Object change descriptions -
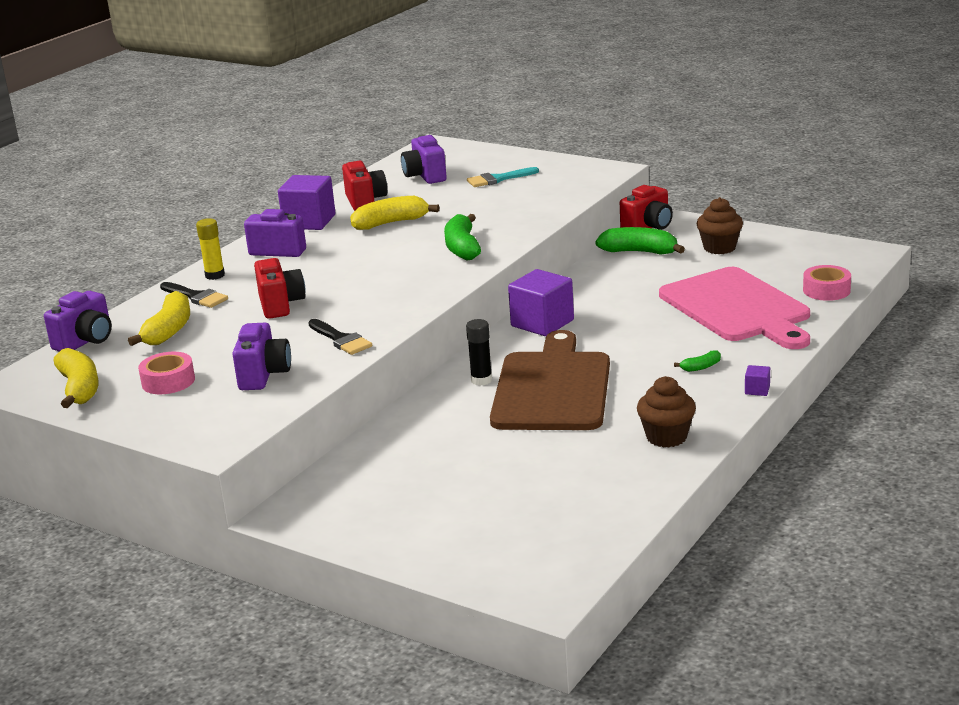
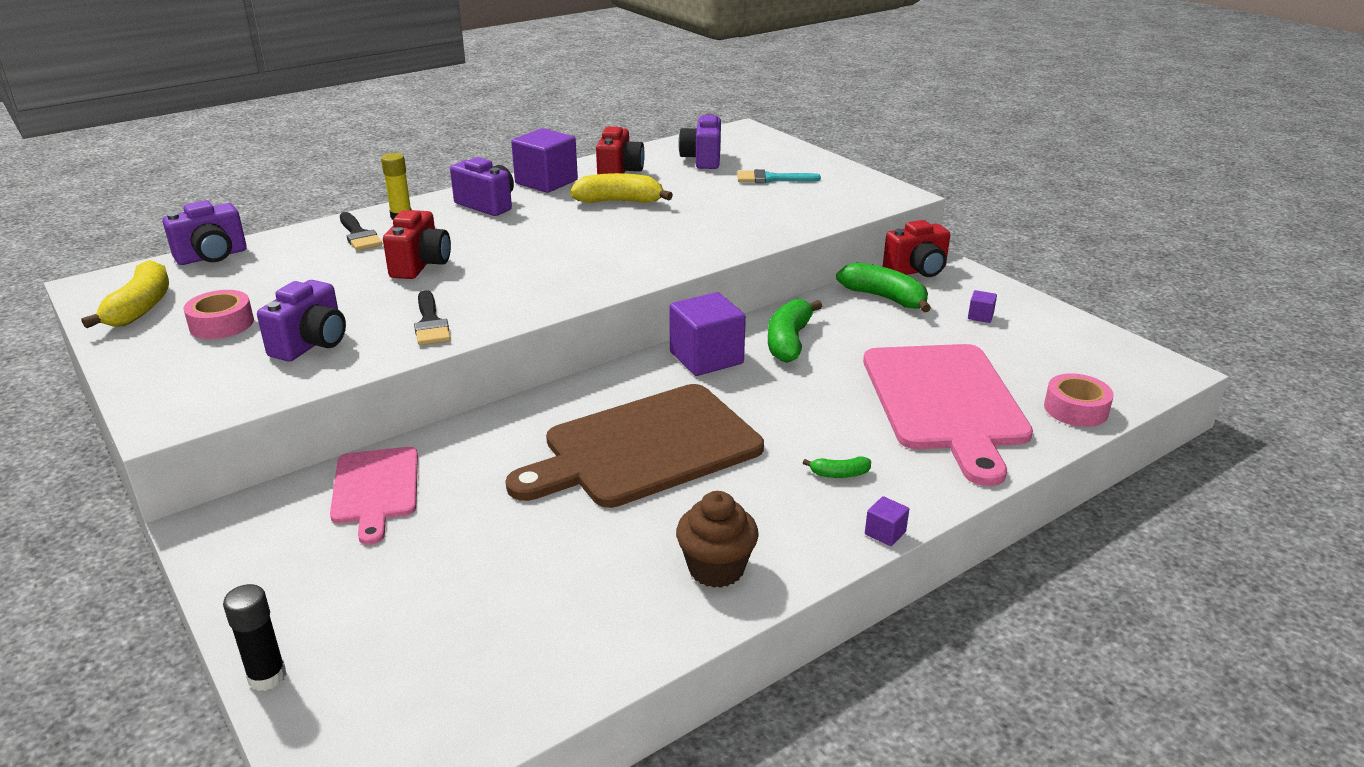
camera: 20 degrees right, 5 degrees up
(169, 330) = (292, 265): yellow banana -> none
(382, 462) = (375, 489): none -> pink cutting board
(462, 247) = (661, 246): green banana -> green banana (789, 341)
(481, 380) = (578, 412): black glue stick -> black glue stick (267, 677)
(552, 388) = (644, 448): brown cutting board -> brown cutting board turned 150 degrees counterclockwise
(719, 248) = (980, 316): brown cupcake -> purple cube

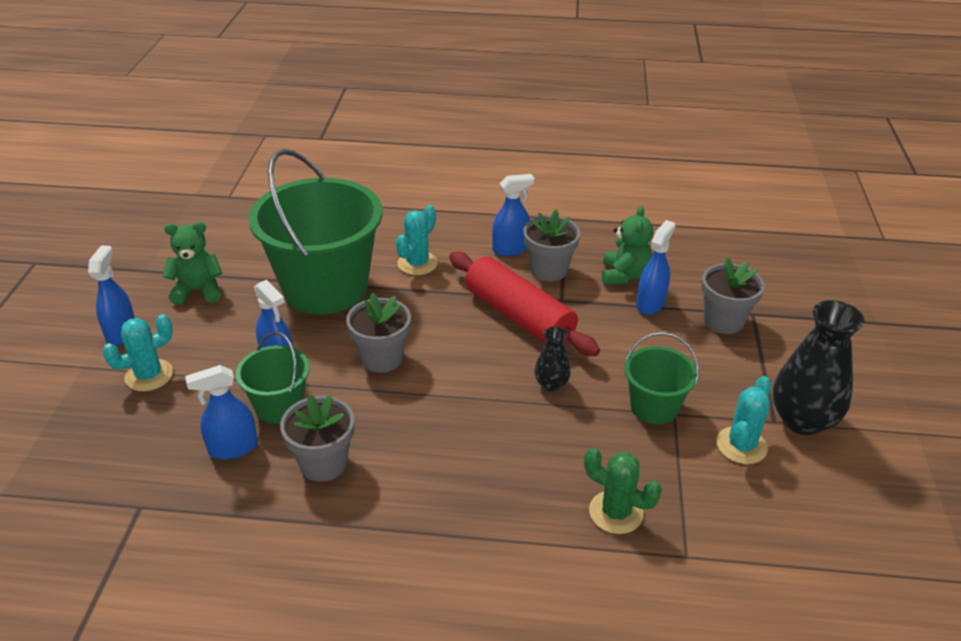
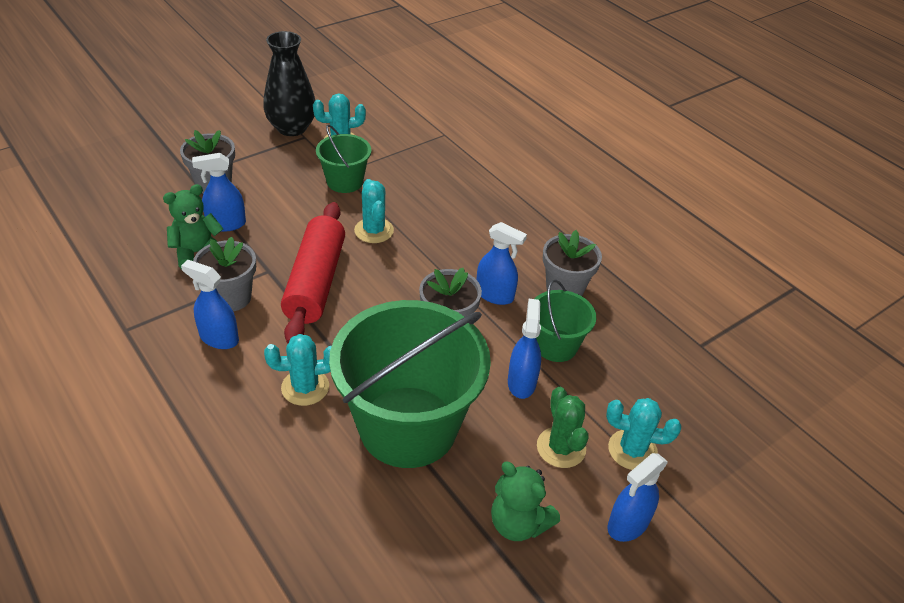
camera: 135 degrees left, 5 degrees up
(233, 448) = (613, 340): blue spray bottle -> blue spray bottle (495, 295)
(551, 384) = (374, 231): black vase -> turquoise cactus
(616, 512) = (446, 164): green cactus -> green cactus (561, 447)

The problem - The answer is the records above, repeated exactly, with no picture in it.

Output for this exercise -
camera: 20 degrees right, 5 degrees up
(169, 330) = (292, 265): yellow banana -> none
(382, 462) = (375, 489): none -> pink cutting board
(462, 247) = (661, 246): green banana -> green banana (789, 341)
(481, 380) = (578, 412): black glue stick -> black glue stick (267, 677)
(552, 388) = (644, 448): brown cutting board -> brown cutting board turned 150 degrees counterclockwise
(719, 248) = (980, 316): brown cupcake -> purple cube

camera: 135 degrees left, 5 degrees up
(233, 448) = (613, 340): blue spray bottle -> blue spray bottle (495, 295)
(551, 384) = (374, 231): black vase -> turquoise cactus
(616, 512) = (446, 164): green cactus -> green cactus (561, 447)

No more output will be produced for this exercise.